GOAL OF THE EXERCISE:
From the records below, please repeat exactly the line that has "R10: 27k (-9V, N014) -> 27k (N014, VDD)", the line that has "VR1: 100k (-9V, VDD, wiper", and every line between them, and nothing else.

Records from a data collection:
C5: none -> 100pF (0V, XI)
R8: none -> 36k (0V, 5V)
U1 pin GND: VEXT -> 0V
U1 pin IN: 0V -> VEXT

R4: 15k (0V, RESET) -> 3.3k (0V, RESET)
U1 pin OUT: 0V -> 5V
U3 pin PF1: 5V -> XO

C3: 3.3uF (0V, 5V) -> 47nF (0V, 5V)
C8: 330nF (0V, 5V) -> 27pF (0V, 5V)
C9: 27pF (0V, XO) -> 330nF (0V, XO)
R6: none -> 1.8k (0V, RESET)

...

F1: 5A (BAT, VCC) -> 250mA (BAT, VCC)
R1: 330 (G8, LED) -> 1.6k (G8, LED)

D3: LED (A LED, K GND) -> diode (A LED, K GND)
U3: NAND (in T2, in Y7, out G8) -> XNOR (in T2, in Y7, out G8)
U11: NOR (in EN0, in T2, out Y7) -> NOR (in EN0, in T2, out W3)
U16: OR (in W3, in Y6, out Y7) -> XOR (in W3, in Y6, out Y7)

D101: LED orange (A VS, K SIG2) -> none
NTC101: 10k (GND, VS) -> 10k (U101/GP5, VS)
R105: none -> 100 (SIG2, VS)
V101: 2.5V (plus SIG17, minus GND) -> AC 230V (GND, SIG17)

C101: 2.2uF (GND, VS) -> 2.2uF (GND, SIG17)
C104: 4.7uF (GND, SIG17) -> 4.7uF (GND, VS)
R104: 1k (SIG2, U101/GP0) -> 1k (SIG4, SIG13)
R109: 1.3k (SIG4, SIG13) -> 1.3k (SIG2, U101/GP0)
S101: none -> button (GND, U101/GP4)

==

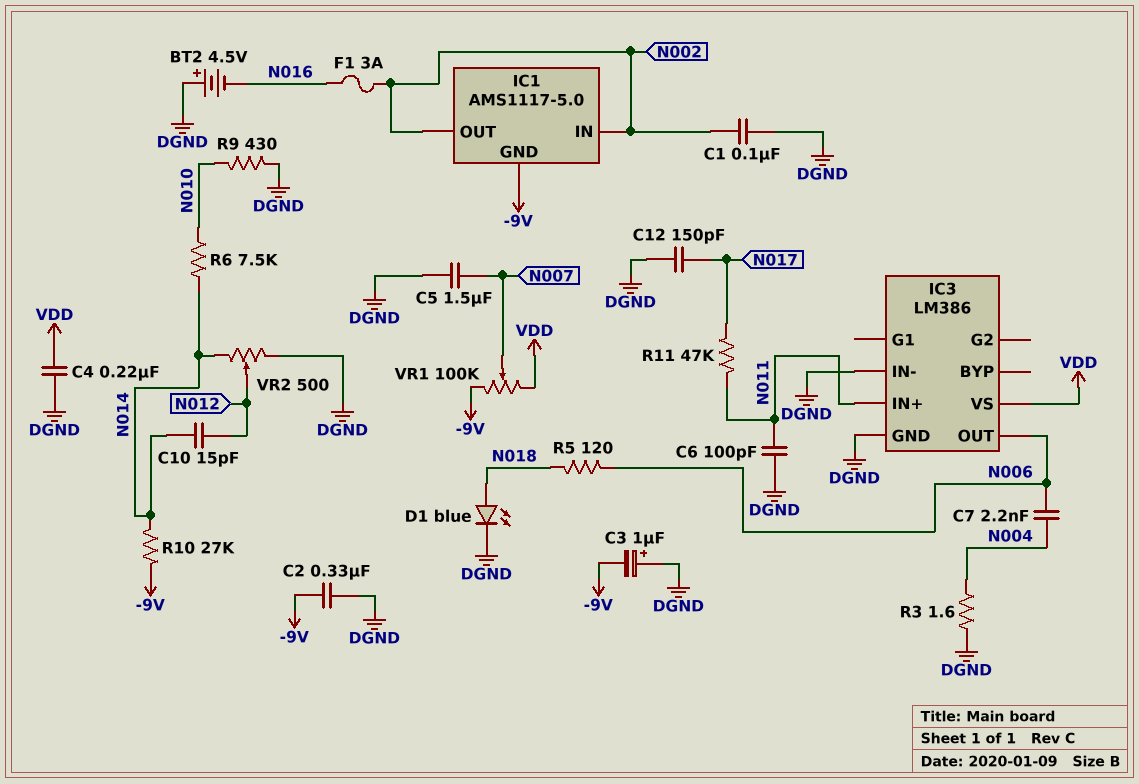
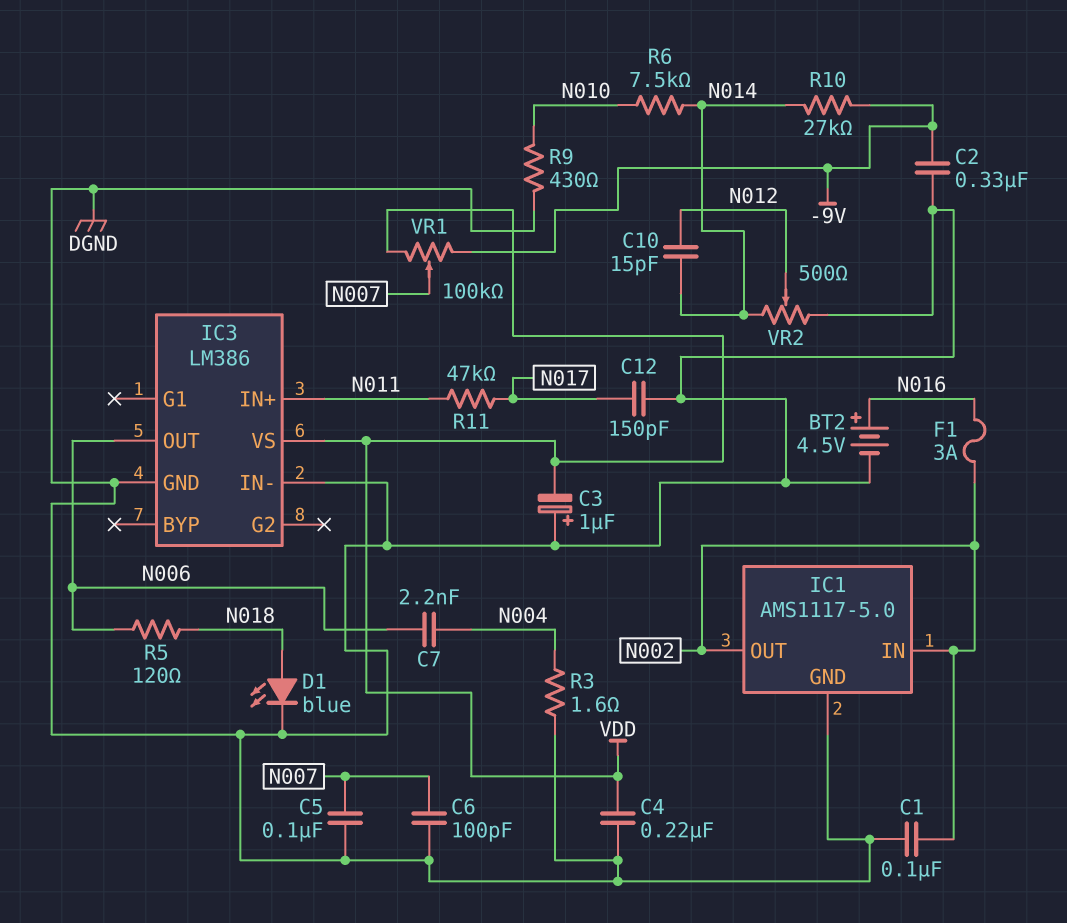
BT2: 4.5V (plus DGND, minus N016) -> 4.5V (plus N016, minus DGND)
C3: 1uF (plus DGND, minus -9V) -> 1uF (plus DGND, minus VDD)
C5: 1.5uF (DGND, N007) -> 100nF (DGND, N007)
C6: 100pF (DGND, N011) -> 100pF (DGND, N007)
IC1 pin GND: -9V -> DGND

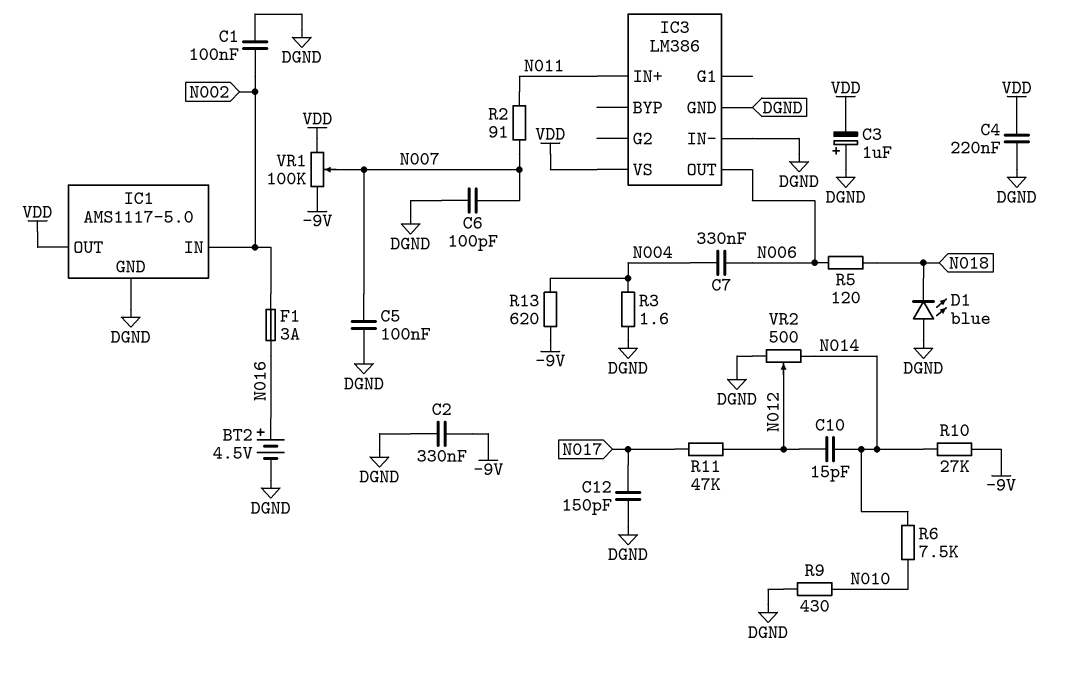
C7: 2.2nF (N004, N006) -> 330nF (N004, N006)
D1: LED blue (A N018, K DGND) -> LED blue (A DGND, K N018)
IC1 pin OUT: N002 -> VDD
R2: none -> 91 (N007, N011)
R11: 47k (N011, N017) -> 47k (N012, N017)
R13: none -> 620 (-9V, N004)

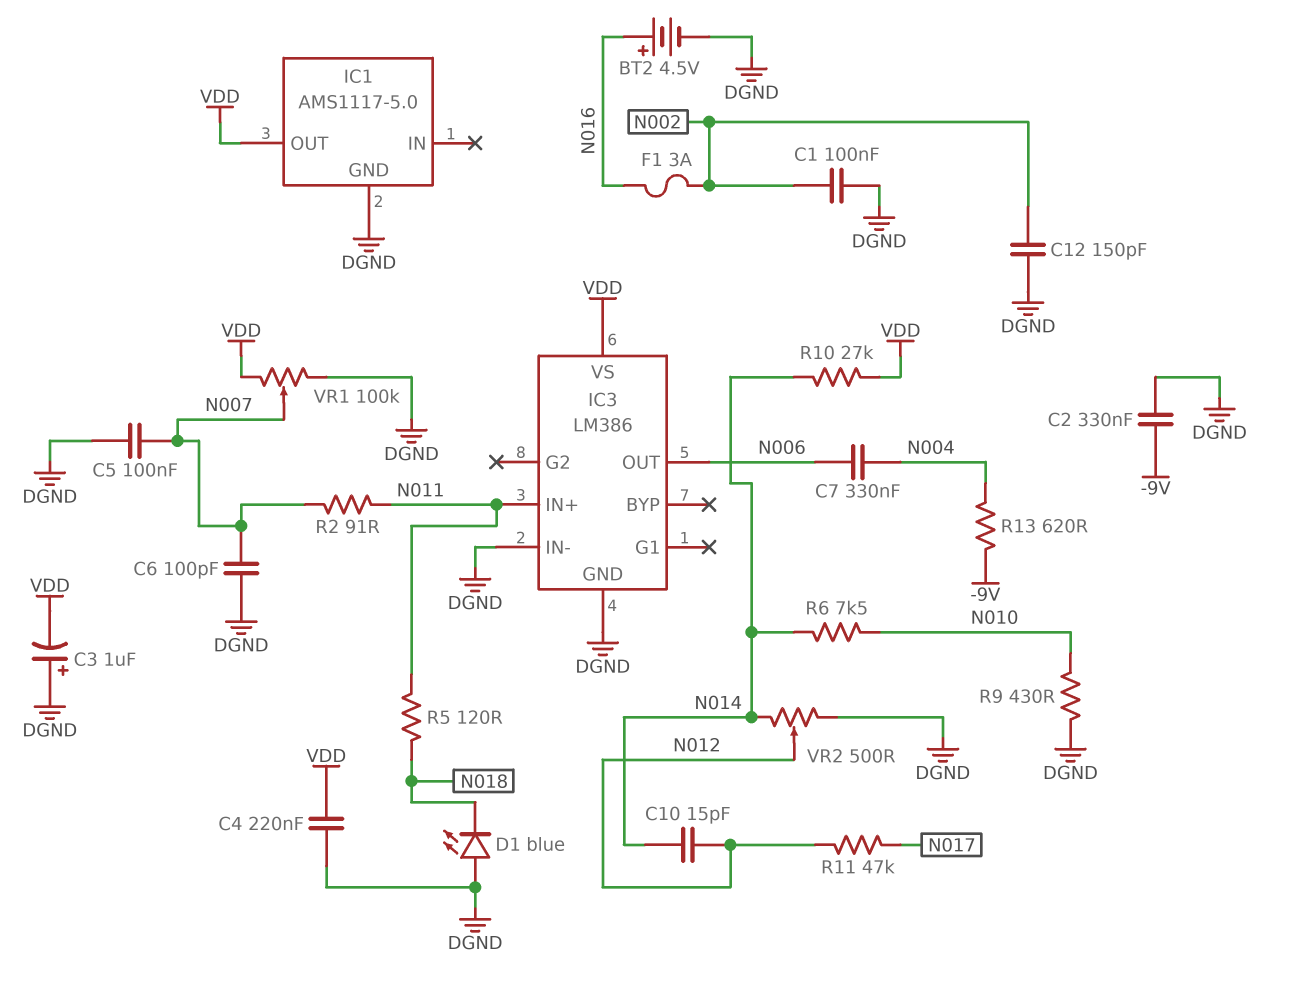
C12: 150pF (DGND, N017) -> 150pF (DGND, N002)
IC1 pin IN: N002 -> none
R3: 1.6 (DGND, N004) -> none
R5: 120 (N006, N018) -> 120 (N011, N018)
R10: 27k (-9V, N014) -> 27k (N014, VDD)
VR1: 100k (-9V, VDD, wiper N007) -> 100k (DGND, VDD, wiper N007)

RESPONSE FOR THIS EXERCISE:
R10: 27k (-9V, N014) -> 27k (N014, VDD)
VR1: 100k (-9V, VDD, wiper N007) -> 100k (DGND, VDD, wiper N007)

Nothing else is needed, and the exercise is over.